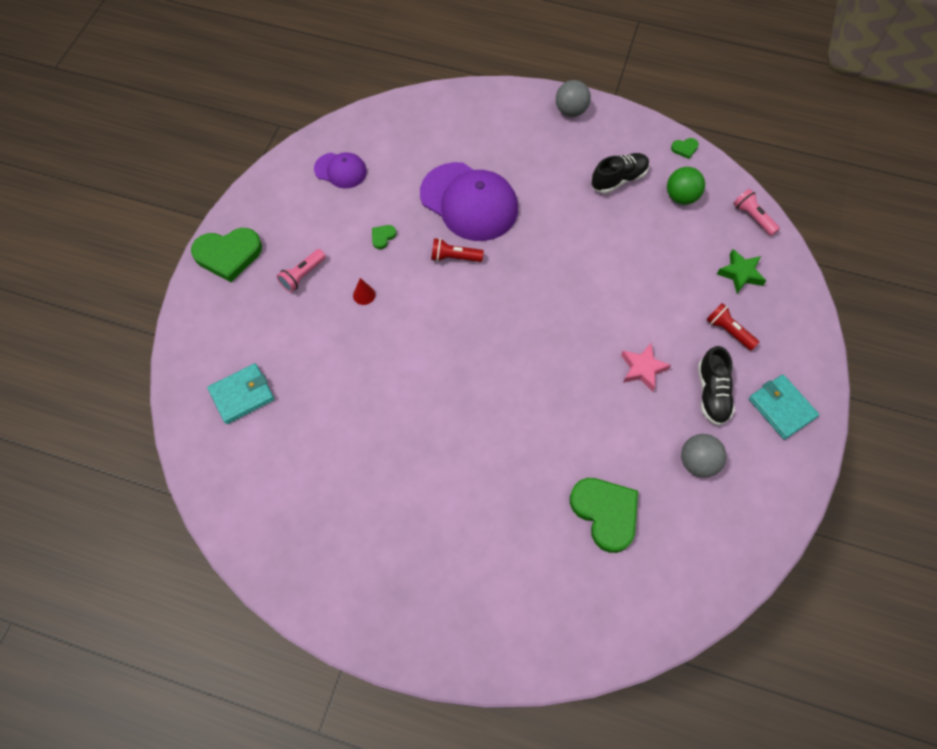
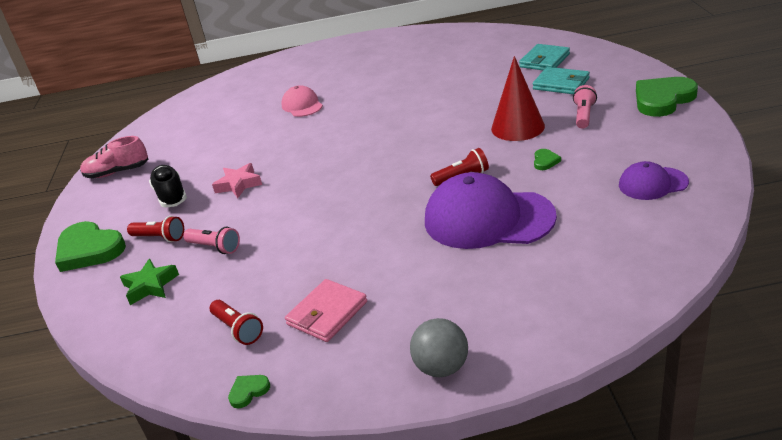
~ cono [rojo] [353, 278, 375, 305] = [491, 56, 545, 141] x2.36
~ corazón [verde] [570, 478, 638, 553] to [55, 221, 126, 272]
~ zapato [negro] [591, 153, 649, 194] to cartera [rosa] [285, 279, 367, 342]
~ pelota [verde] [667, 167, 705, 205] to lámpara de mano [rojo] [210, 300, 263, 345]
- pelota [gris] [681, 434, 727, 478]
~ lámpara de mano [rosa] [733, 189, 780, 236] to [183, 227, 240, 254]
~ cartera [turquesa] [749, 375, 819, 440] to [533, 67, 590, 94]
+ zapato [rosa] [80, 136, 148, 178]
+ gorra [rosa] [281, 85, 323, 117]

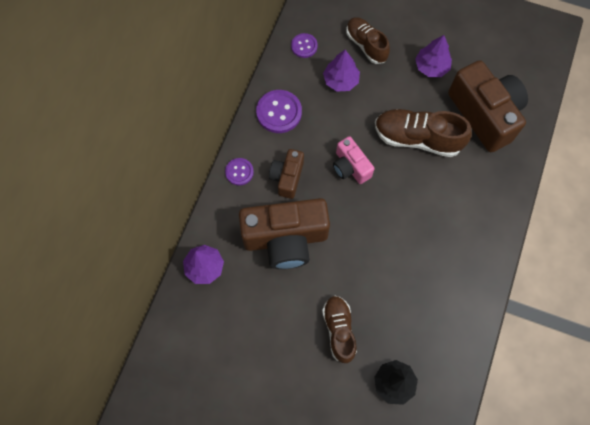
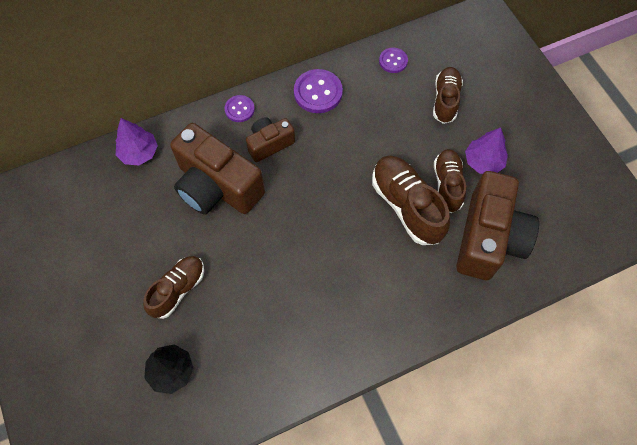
- árbol [morado] [323, 50, 360, 92]
- cámara [rosa] [333, 136, 375, 184]
+ zapato [marrón] [434, 149, 466, 213]

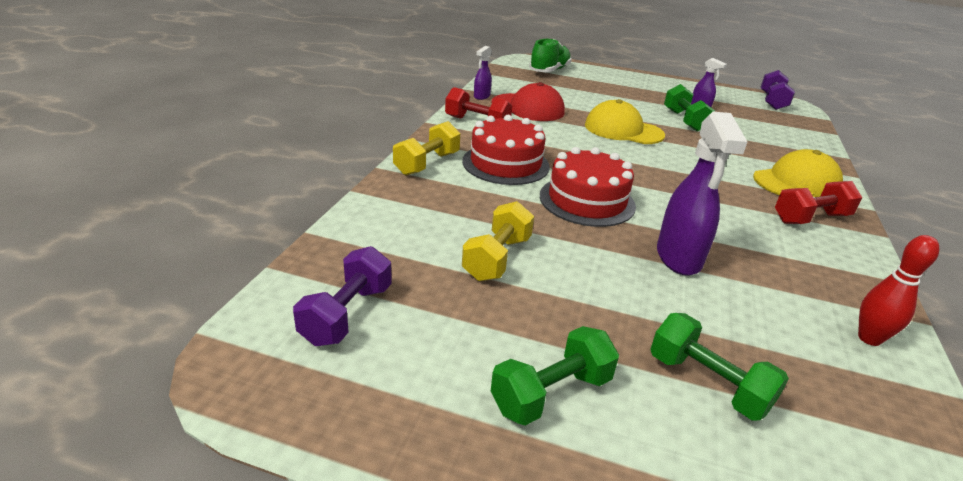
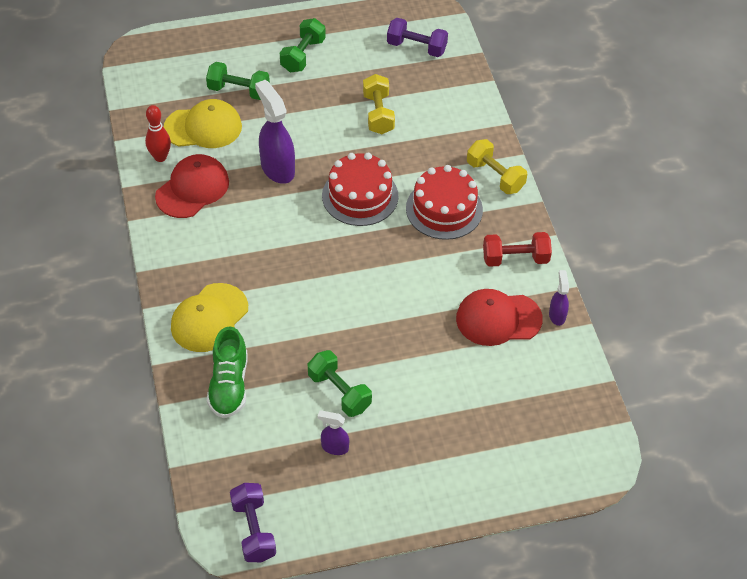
~ mancuerna [morado] [293, 246, 392, 346] = [387, 18, 448, 57] 60 degrees counterclockwise
~ mancuerna [amarillo] [393, 121, 460, 175] = [467, 139, 527, 194] 45 degrees counterclockwise
~ zapato [verde] [529, 39, 572, 72] to [207, 327, 247, 418]
~ gorra [amarillo] [585, 99, 665, 144] to [164, 99, 242, 148]
- mancuerna [rojo] [775, 181, 862, 224]
+ gorra [rojo] [155, 154, 229, 218]

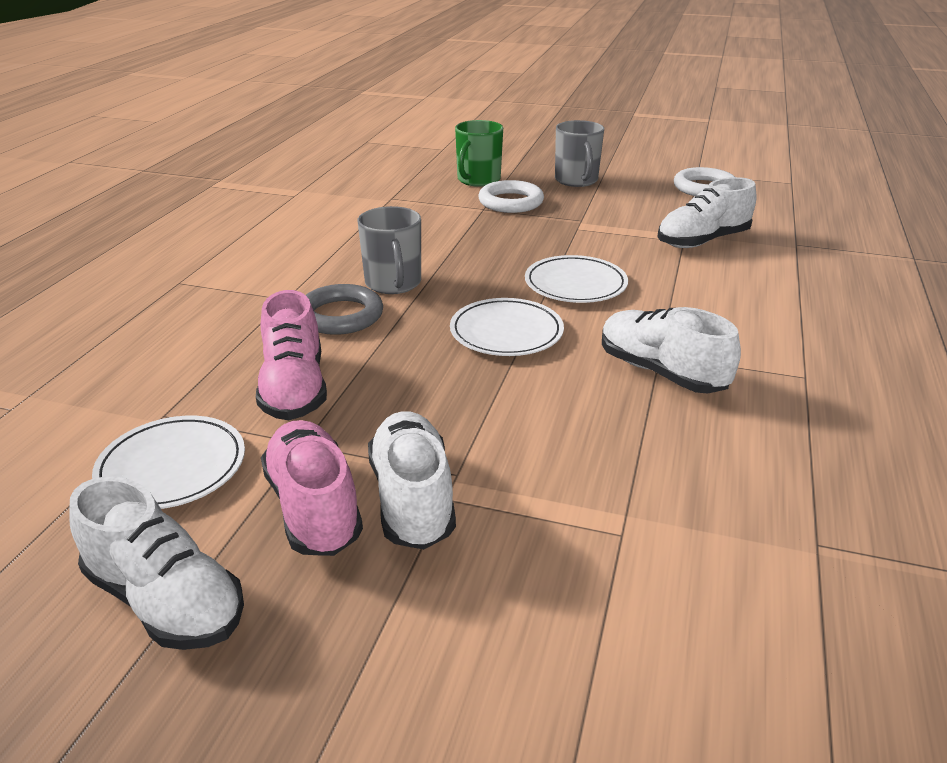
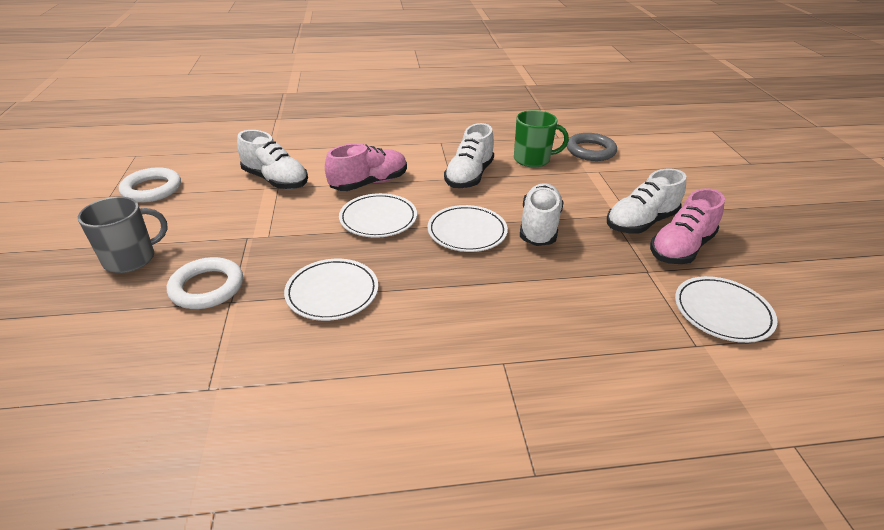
~ zapato [blanco] [69, 476, 244, 650] to [520, 183, 564, 246]
~ zapato [rosa] [256, 290, 327, 420] to [325, 143, 407, 191]
~ anillo [gris] [306, 284, 383, 335] to [567, 133, 617, 161]
- taza [gris] [358, 206, 421, 294]
~ taza [verde] [455, 120, 503, 187] to [514, 110, 569, 167]
+ plato [blanco] [284, 259, 378, 321]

■ What to do
Print the complete listing exactly as it stands, without its pictures.

■ Result of this task
~ cono [rojo] [353, 278, 375, 305] = [491, 56, 545, 141] x2.36
~ corazón [verde] [570, 478, 638, 553] to [55, 221, 126, 272]
~ zapato [negro] [591, 153, 649, 194] to cartera [rosa] [285, 279, 367, 342]
~ pelota [verde] [667, 167, 705, 205] to lámpara de mano [rojo] [210, 300, 263, 345]
- pelota [gris] [681, 434, 727, 478]
~ lámpara de mano [rosa] [733, 189, 780, 236] to [183, 227, 240, 254]
~ cartera [turquesa] [749, 375, 819, 440] to [533, 67, 590, 94]
+ zapato [rosa] [80, 136, 148, 178]
+ gorra [rosa] [281, 85, 323, 117]

- árbol [morado] [323, 50, 360, 92]
- cámara [rosa] [333, 136, 375, 184]
+ zapato [marrón] [434, 149, 466, 213]

~ mancuerna [morado] [293, 246, 392, 346] = [387, 18, 448, 57] 60 degrees counterclockwise
~ mancuerna [amarillo] [393, 121, 460, 175] = [467, 139, 527, 194] 45 degrees counterclockwise
~ zapato [verde] [529, 39, 572, 72] to [207, 327, 247, 418]
~ gorra [amarillo] [585, 99, 665, 144] to [164, 99, 242, 148]
- mancuerna [rojo] [775, 181, 862, 224]
+ gorra [rojo] [155, 154, 229, 218]

~ zapato [blanco] [69, 476, 244, 650] to [520, 183, 564, 246]
~ zapato [rosa] [256, 290, 327, 420] to [325, 143, 407, 191]
~ anillo [gris] [306, 284, 383, 335] to [567, 133, 617, 161]
- taza [gris] [358, 206, 421, 294]
~ taza [verde] [455, 120, 503, 187] to [514, 110, 569, 167]
+ plato [blanco] [284, 259, 378, 321]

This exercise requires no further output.